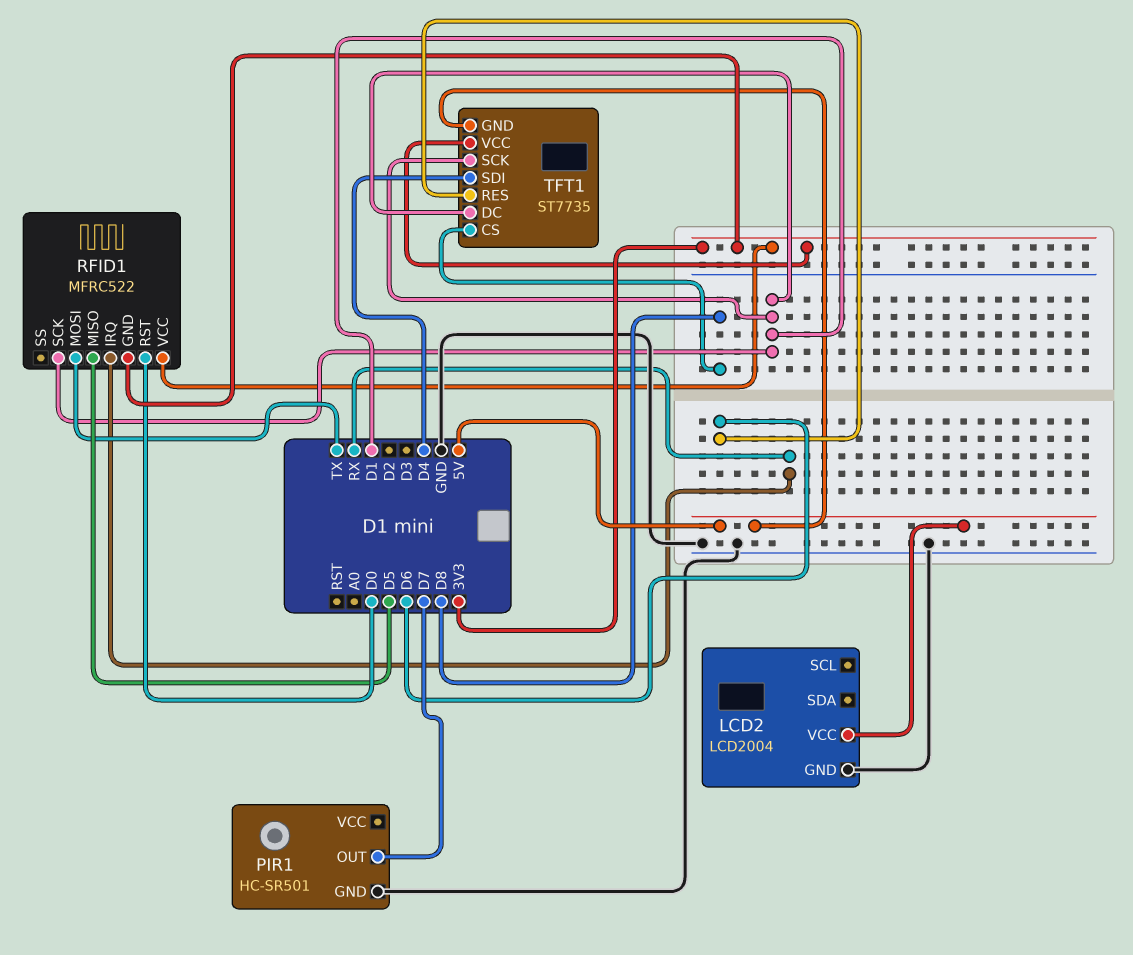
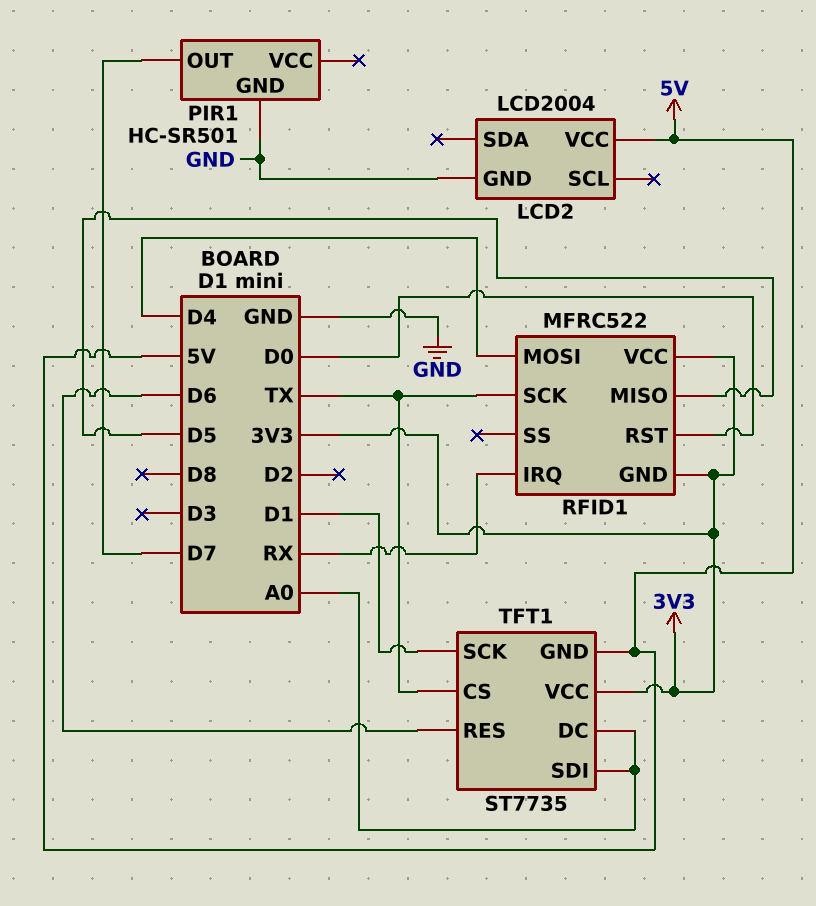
RFID1 pin MOSI: TX -> D4
RFID1 pin SCK: D1 -> TX
TFT1 pin CS: D8 -> TX
TFT1 pin DC: D1 -> A0
TFT1 pin SDI: D4 -> A0

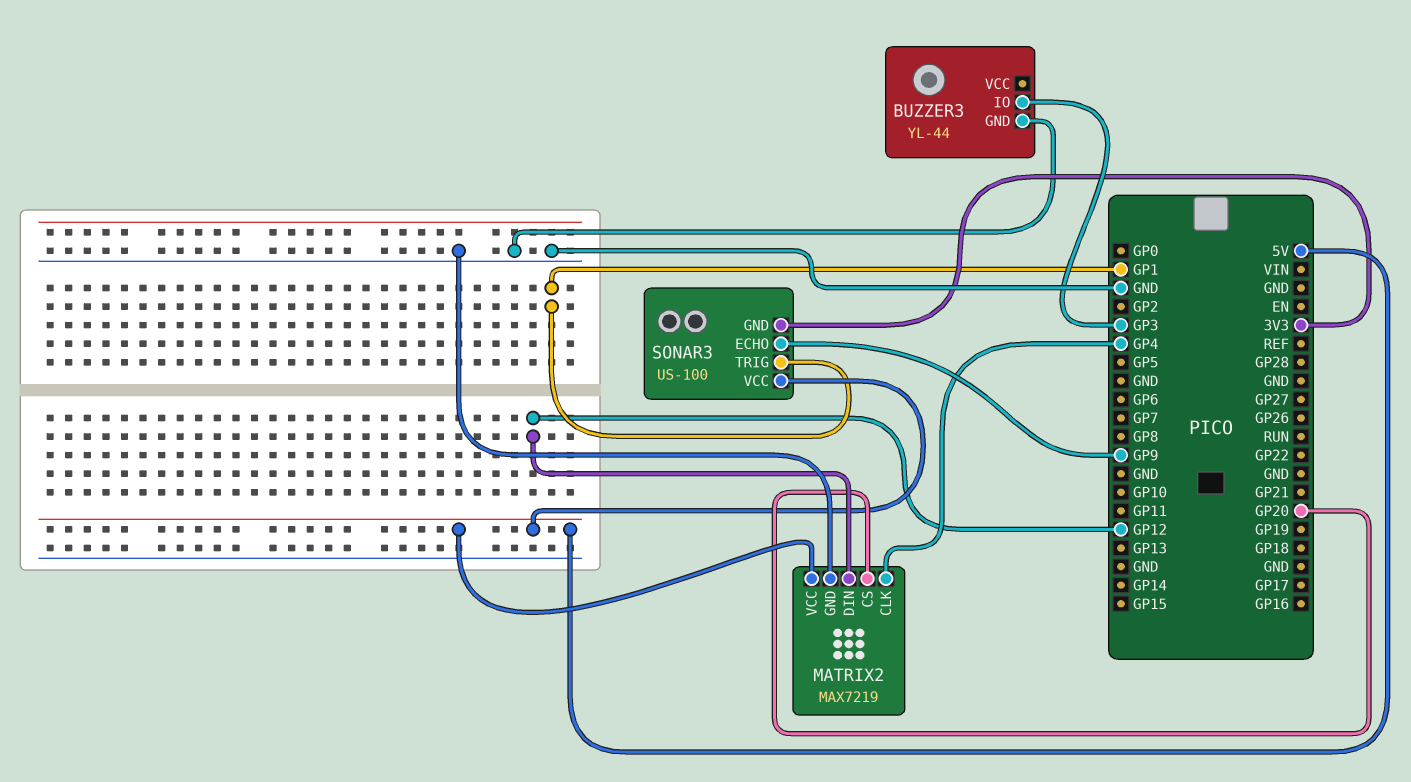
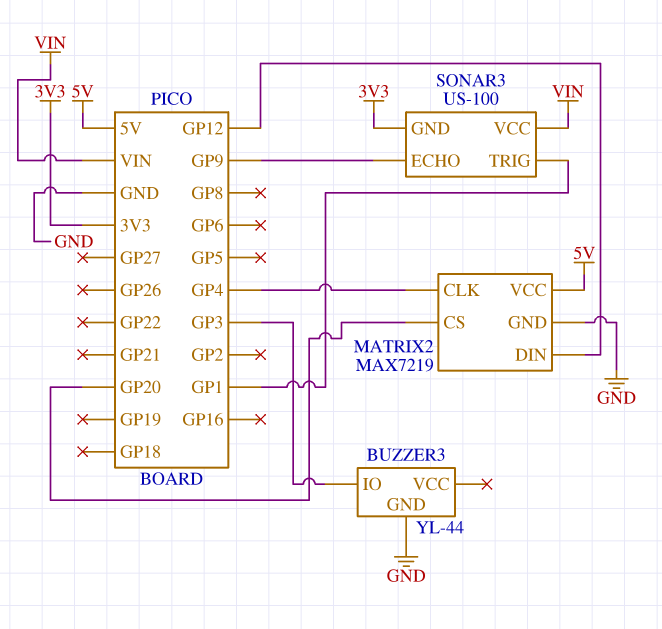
SONAR3 pin VCC: 5V -> VIN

****************************************

Assignment: In the records above, find the line with "RFID1 pin SCK: D1 -> TX" and copy from it through the last line exactly, without the pictures.

Finished exercise:
RFID1 pin SCK: D1 -> TX
TFT1 pin CS: D8 -> TX
TFT1 pin DC: D1 -> A0
TFT1 pin SDI: D4 -> A0

SONAR3 pin VCC: 5V -> VIN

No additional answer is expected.